* _HOW TO COMPLETE THIS TASK_
Your copy of the data below must be exact and must leave out all pictures.

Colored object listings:
----------

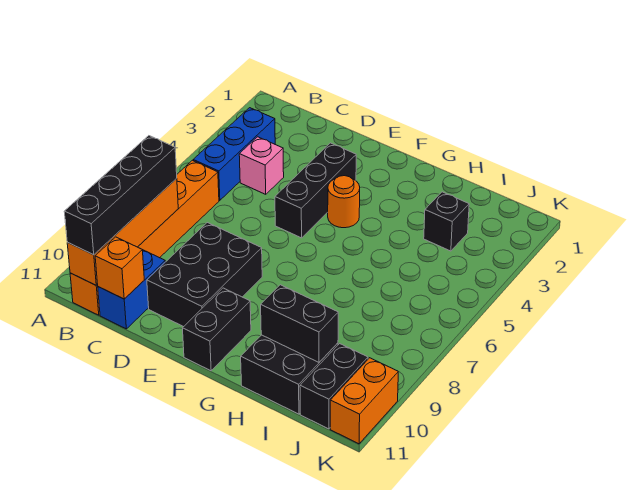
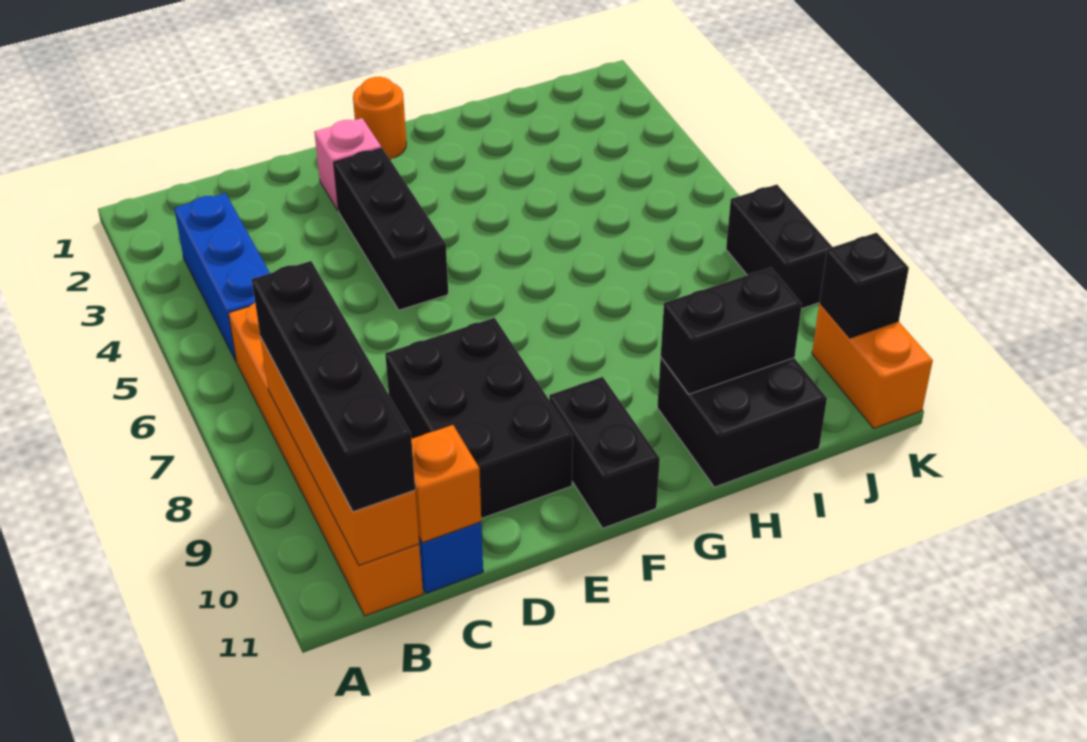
pink brick C4 level 1 -> pink brick E2 level 1
orange round brick F4 level 1 -> orange round brick F1 level 1
black brick I3 level 1 -> black brick K10 level 2
black brick J10:J11 level 1 -> black brick K7:K8 level 1

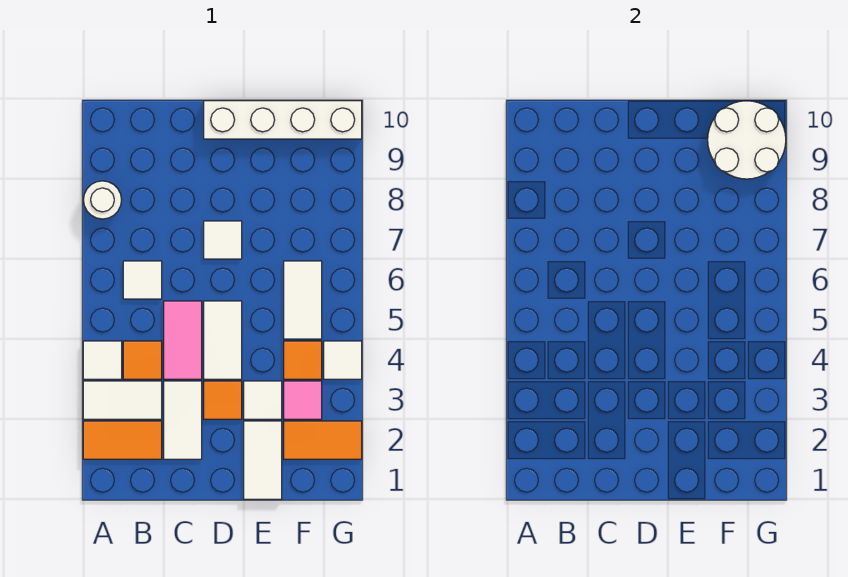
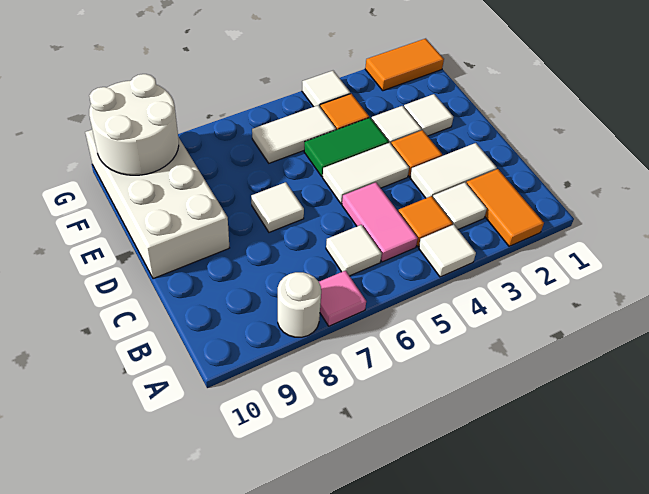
white tile A3:B3 level 1 -> white tile B3 level 1
pink tile C4:C5 level 1 -> pink tile B5:C5 level 1
white brick D10:G10 level 1 -> white brick D9:G10 level 1
white tile E1:E2 level 1 -> white tile E2 level 1
none -> green tile E4:E5 level 1
orange tile F2:G2 level 1 -> orange tile G1:G2 level 1
pink tile F3 level 1 -> pink tile A7 level 1

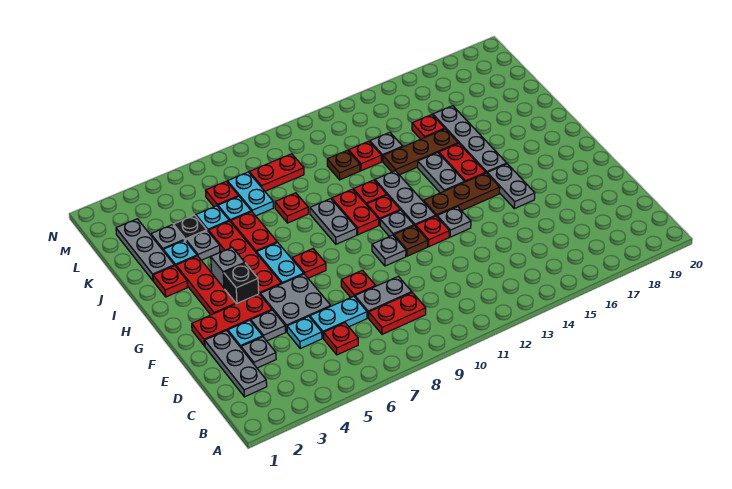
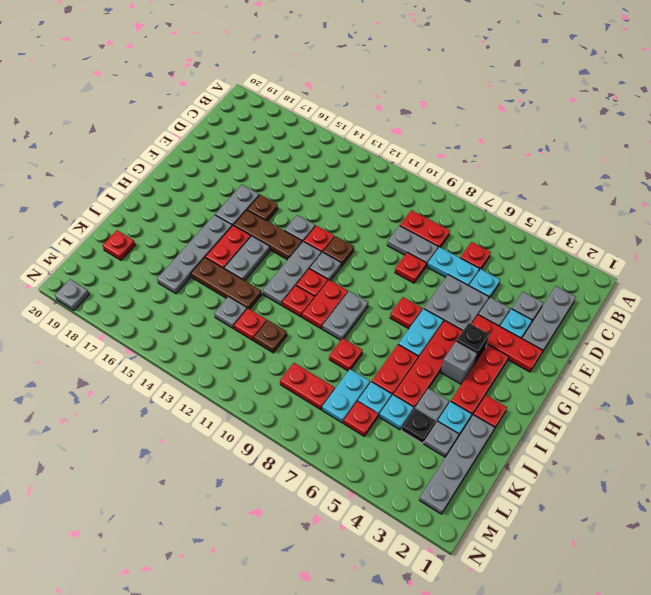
grey plate F10 level 1 -> grey plate N19 level 1
none -> brown plate F15 level 1
grey plate J2:L2 level 1 -> grey plate J2:M2 level 1
red plate K15 level 1 -> red plate K19 level 1

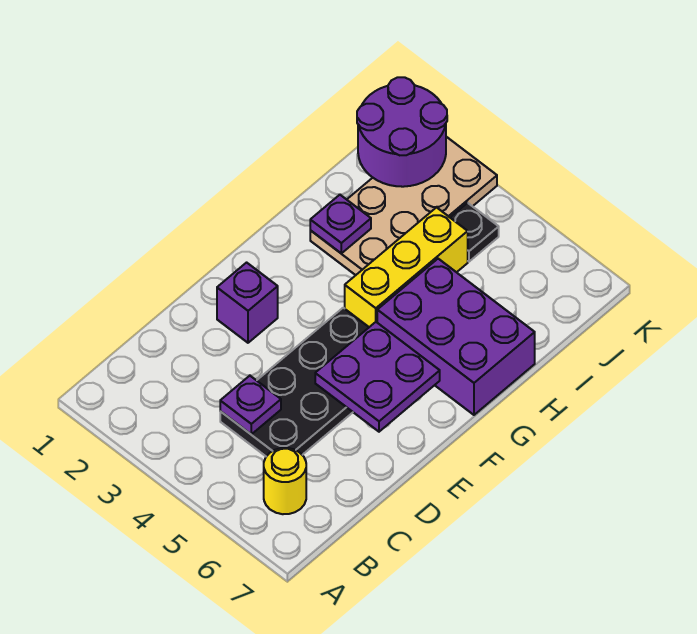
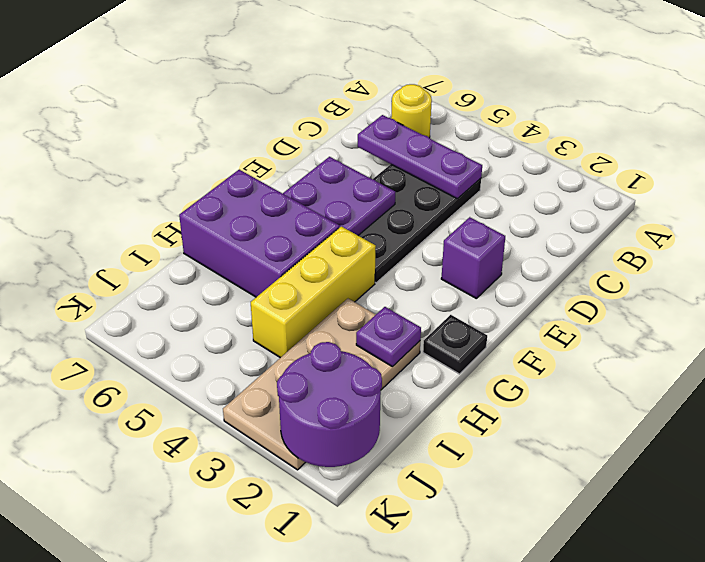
purple plate C4 level 2 -> purple plate C4:C6 level 2
black plate J4 level 1 -> black plate G1 level 1

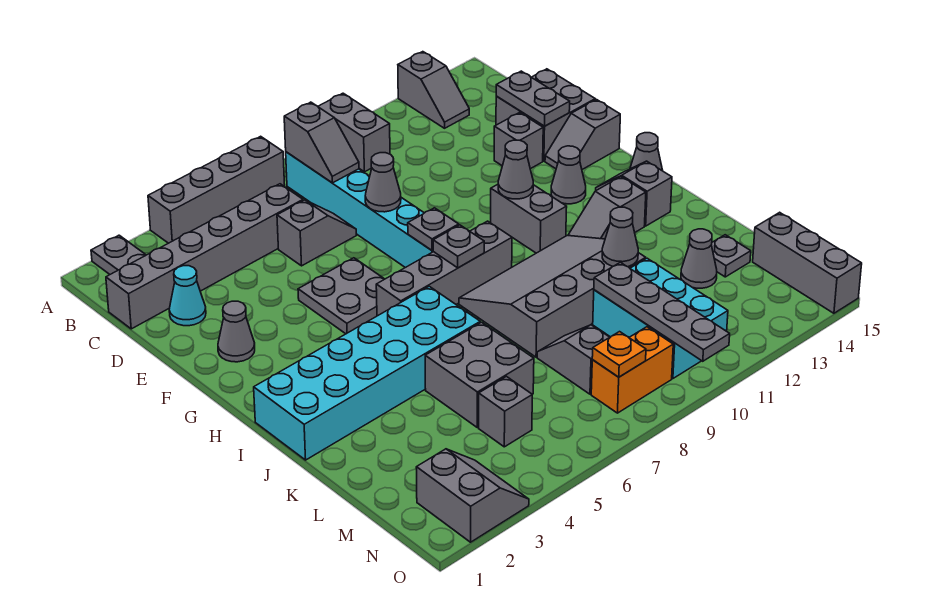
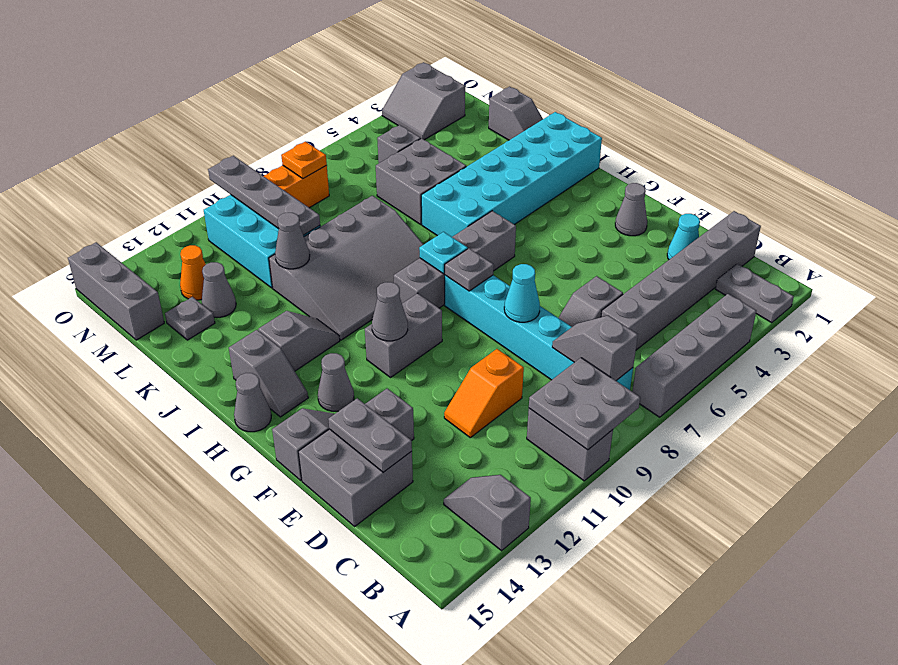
none -> orange slope D10:D11 level 1 top 10
grey cone E8 level 2 -> cyan cone E8 level 2
grey plate F5:G6 level 1 -> grey plate A9:B10 level 2
grey brick G11:H11 level 1 -> grey brick G10:G11 level 1
grey plate H8 level 2 -> cyan plate H8 level 2
grey slope L8:M8 level 1 top M -> grey slope K1:L1 level 1 top L
none -> orange cone M13 level 1

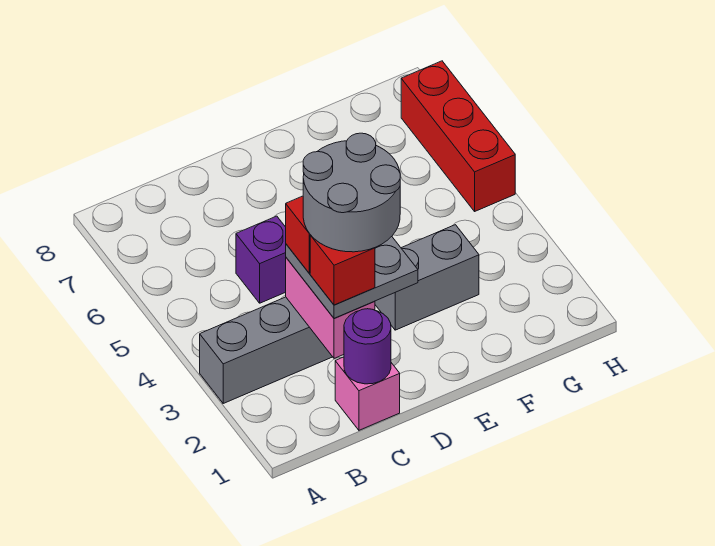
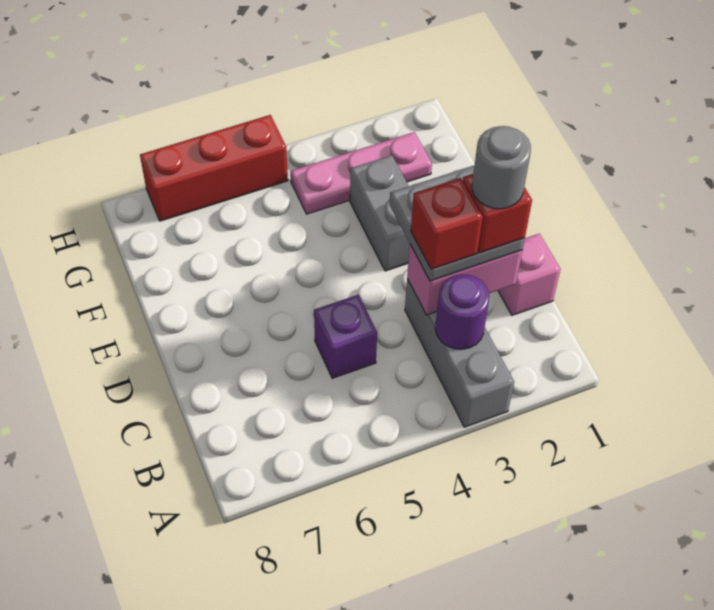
purple round brick C1 level 2 -> purple round brick B3 level 2
grey round brick C2:D3 level 5 -> grey round brick C2 level 5
none -> pink plate G2:G4 level 1

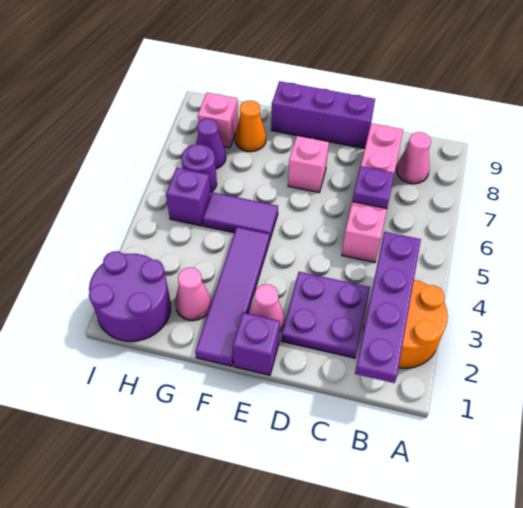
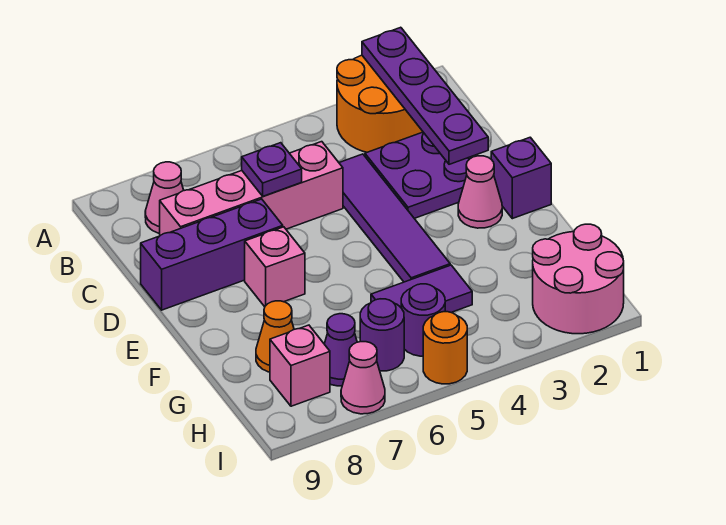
purple plate B1:B4 level 2 -> purple plate A2:D2 level 2
purple brick D9:F9 level 1 -> purple brick D7:D9 level 1
purple tile F1:F4 level 1 -> purple tile C4:F4 level 1
purple tile F5:G5 level 1 -> purple tile G4:G5 level 1
pink cone G2 level 1 -> pink cone I7 level 1
purple round brick H1:I2 level 1 -> pink round brick H1:I2 level 1
purple brick H5 level 1 -> purple round brick H5 level 1
none -> orange round brick I5 level 1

----------

* _ANSWER SPACE_
pink brick C4 level 1 -> pink brick E2 level 1
orange round brick F4 level 1 -> orange round brick F1 level 1
black brick I3 level 1 -> black brick K10 level 2
black brick J10:J11 level 1 -> black brick K7:K8 level 1

white tile A3:B3 level 1 -> white tile B3 level 1
pink tile C4:C5 level 1 -> pink tile B5:C5 level 1
white brick D10:G10 level 1 -> white brick D9:G10 level 1
white tile E1:E2 level 1 -> white tile E2 level 1
none -> green tile E4:E5 level 1
orange tile F2:G2 level 1 -> orange tile G1:G2 level 1
pink tile F3 level 1 -> pink tile A7 level 1

grey plate F10 level 1 -> grey plate N19 level 1
none -> brown plate F15 level 1
grey plate J2:L2 level 1 -> grey plate J2:M2 level 1
red plate K15 level 1 -> red plate K19 level 1

purple plate C4 level 2 -> purple plate C4:C6 level 2
black plate J4 level 1 -> black plate G1 level 1

none -> orange slope D10:D11 level 1 top 10
grey cone E8 level 2 -> cyan cone E8 level 2
grey plate F5:G6 level 1 -> grey plate A9:B10 level 2
grey brick G11:H11 level 1 -> grey brick G10:G11 level 1
grey plate H8 level 2 -> cyan plate H8 level 2
grey slope L8:M8 level 1 top M -> grey slope K1:L1 level 1 top L
none -> orange cone M13 level 1

purple round brick C1 level 2 -> purple round brick B3 level 2
grey round brick C2:D3 level 5 -> grey round brick C2 level 5
none -> pink plate G2:G4 level 1

purple plate B1:B4 level 2 -> purple plate A2:D2 level 2
purple brick D9:F9 level 1 -> purple brick D7:D9 level 1
purple tile F1:F4 level 1 -> purple tile C4:F4 level 1
purple tile F5:G5 level 1 -> purple tile G4:G5 level 1
pink cone G2 level 1 -> pink cone I7 level 1
purple round brick H1:I2 level 1 -> pink round brick H1:I2 level 1
purple brick H5 level 1 -> purple round brick H5 level 1
none -> orange round brick I5 level 1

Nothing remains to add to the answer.